> **What this task involves**
Pull every line that includes the word "white" out of the data below and copy it.

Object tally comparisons
= = = = = = =

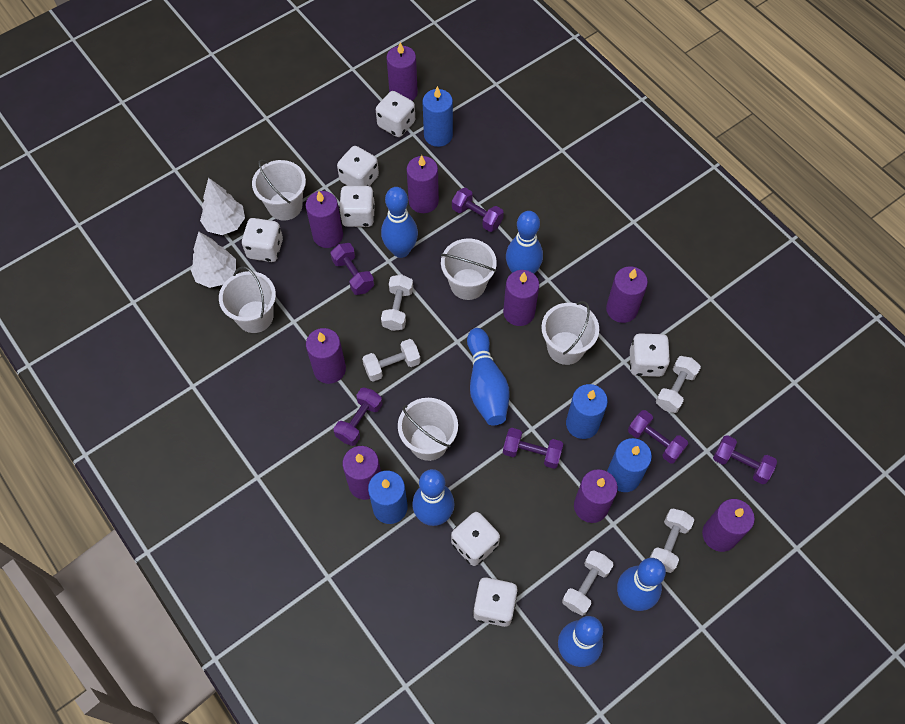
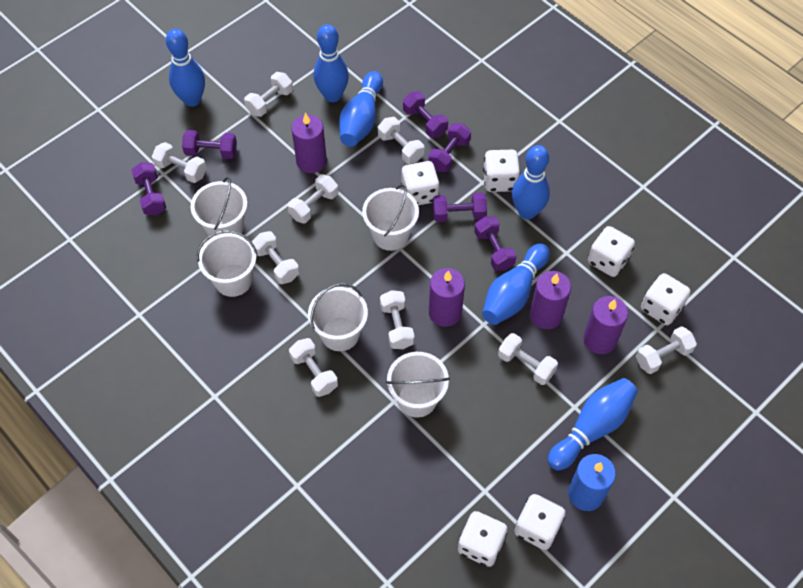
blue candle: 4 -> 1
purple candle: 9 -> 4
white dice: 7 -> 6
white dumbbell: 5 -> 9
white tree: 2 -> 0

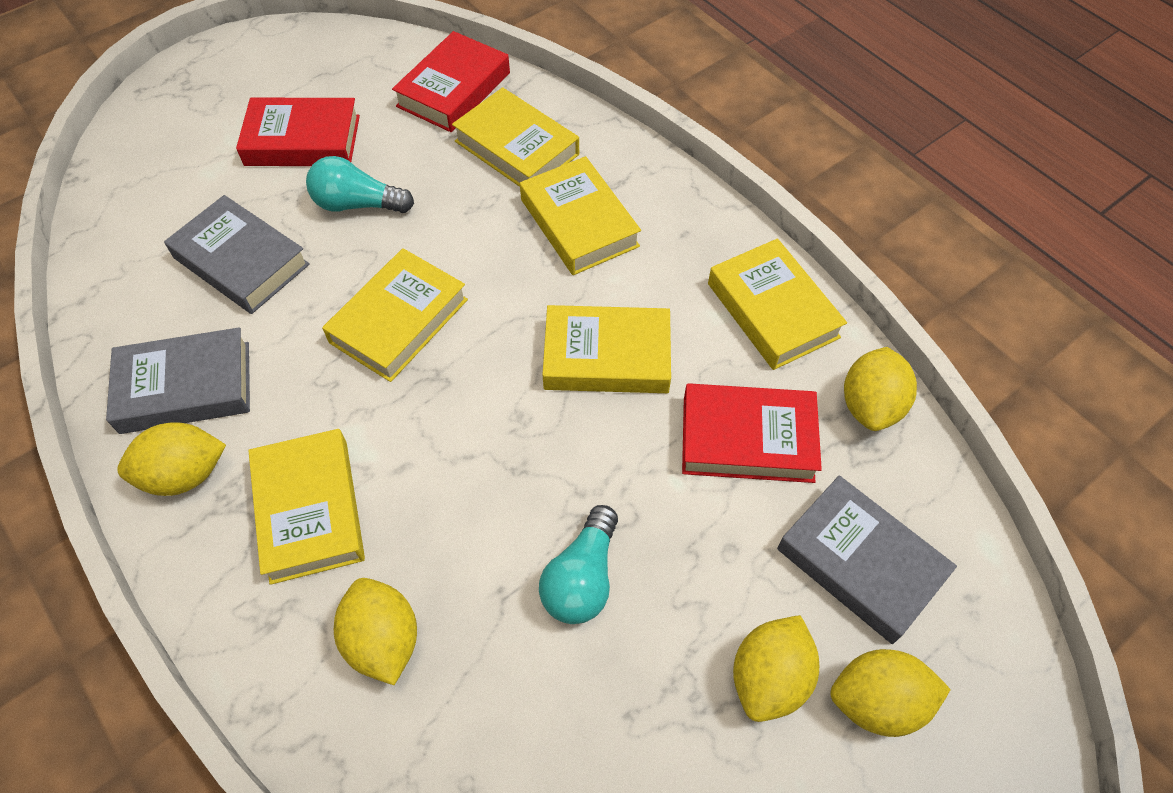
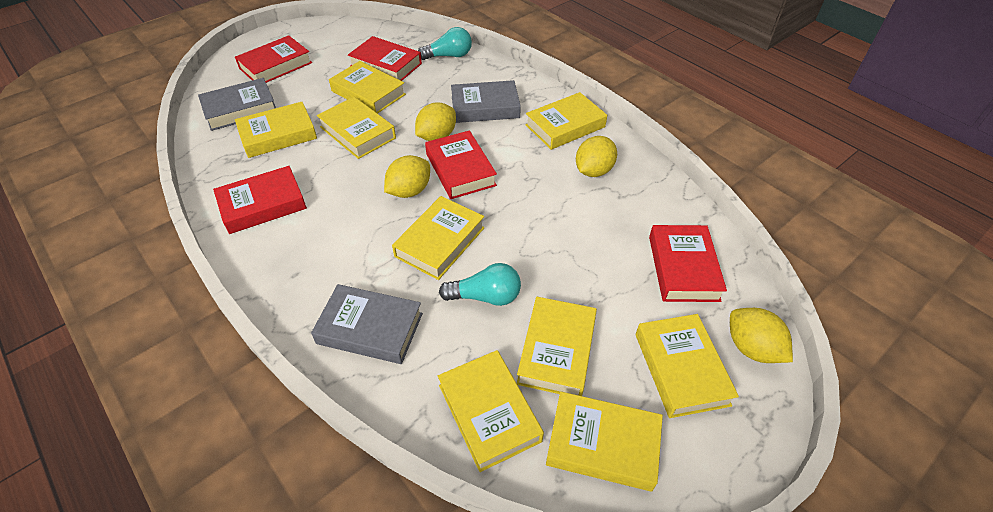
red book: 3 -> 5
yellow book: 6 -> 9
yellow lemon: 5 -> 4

= = = = = = =

> **Response area**
white dice: 7 -> 6
white dumbbell: 5 -> 9
white tree: 2 -> 0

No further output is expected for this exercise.